Dataset records ->
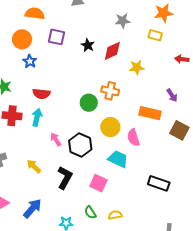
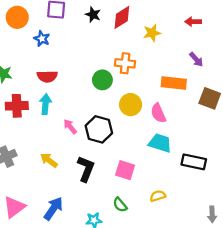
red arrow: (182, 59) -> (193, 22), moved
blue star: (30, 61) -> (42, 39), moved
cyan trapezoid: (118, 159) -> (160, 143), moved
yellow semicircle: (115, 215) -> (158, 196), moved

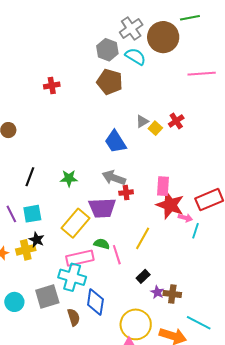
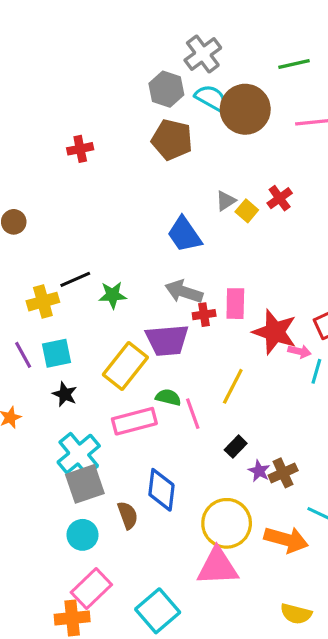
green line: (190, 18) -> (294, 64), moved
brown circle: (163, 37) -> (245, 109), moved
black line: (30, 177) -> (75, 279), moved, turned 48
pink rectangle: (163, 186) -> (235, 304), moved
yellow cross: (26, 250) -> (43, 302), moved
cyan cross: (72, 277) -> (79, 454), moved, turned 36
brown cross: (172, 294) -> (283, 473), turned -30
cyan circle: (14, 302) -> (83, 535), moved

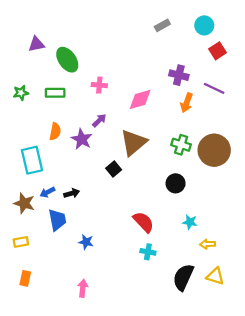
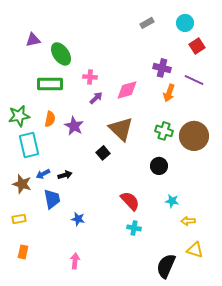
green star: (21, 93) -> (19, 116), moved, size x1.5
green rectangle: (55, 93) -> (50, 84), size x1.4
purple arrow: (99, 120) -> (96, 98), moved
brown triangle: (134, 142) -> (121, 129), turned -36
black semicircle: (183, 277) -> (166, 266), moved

==

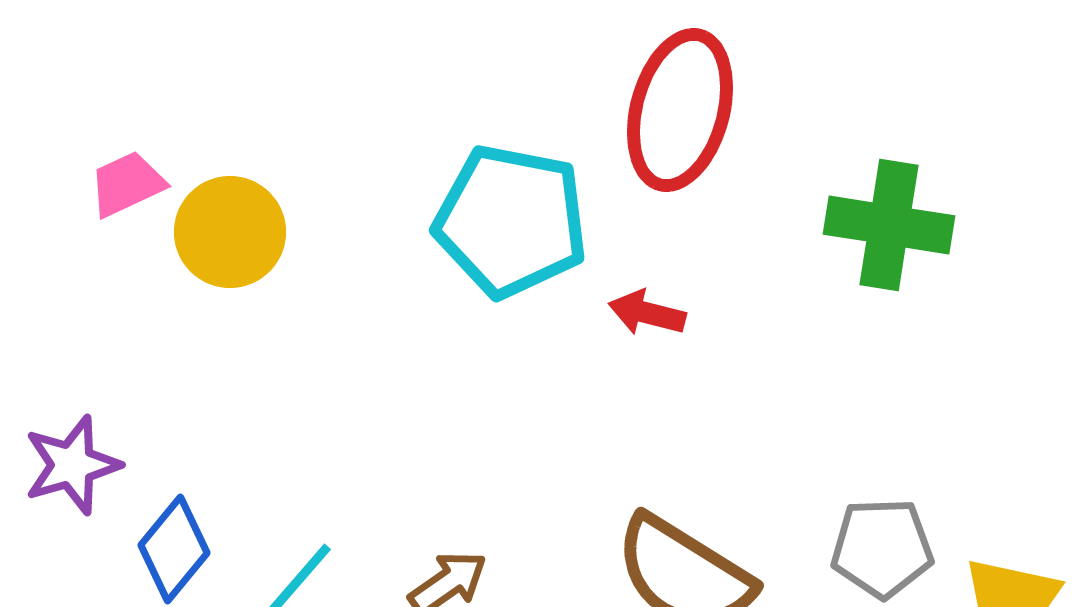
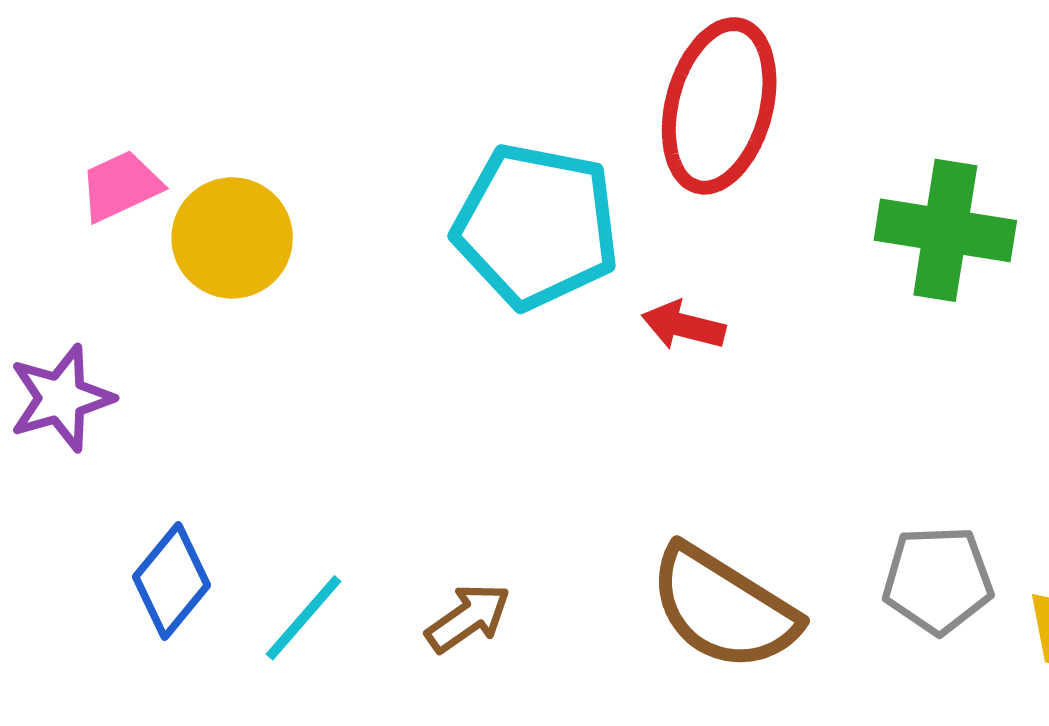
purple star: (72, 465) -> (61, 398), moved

Work required ->
For this task, return exactly the stretch of the listing above from the line with "red arrow: (182, 59) -> (193, 22), moved" through the line with "black semicircle: (183, 277)", inclusive and without pictures.

Result for this exercise ->
red arrow: (182, 59) -> (193, 22), moved
blue star: (30, 61) -> (42, 39), moved
cyan trapezoid: (118, 159) -> (160, 143), moved
yellow semicircle: (115, 215) -> (158, 196), moved

green line: (190, 18) -> (294, 64), moved
brown circle: (163, 37) -> (245, 109), moved
black line: (30, 177) -> (75, 279), moved, turned 48
pink rectangle: (163, 186) -> (235, 304), moved
yellow cross: (26, 250) -> (43, 302), moved
cyan cross: (72, 277) -> (79, 454), moved, turned 36
brown cross: (172, 294) -> (283, 473), turned -30
cyan circle: (14, 302) -> (83, 535), moved

green star: (21, 93) -> (19, 116), moved, size x1.5
green rectangle: (55, 93) -> (50, 84), size x1.4
purple arrow: (99, 120) -> (96, 98), moved
brown triangle: (134, 142) -> (121, 129), turned -36
black semicircle: (183, 277) -> (166, 266), moved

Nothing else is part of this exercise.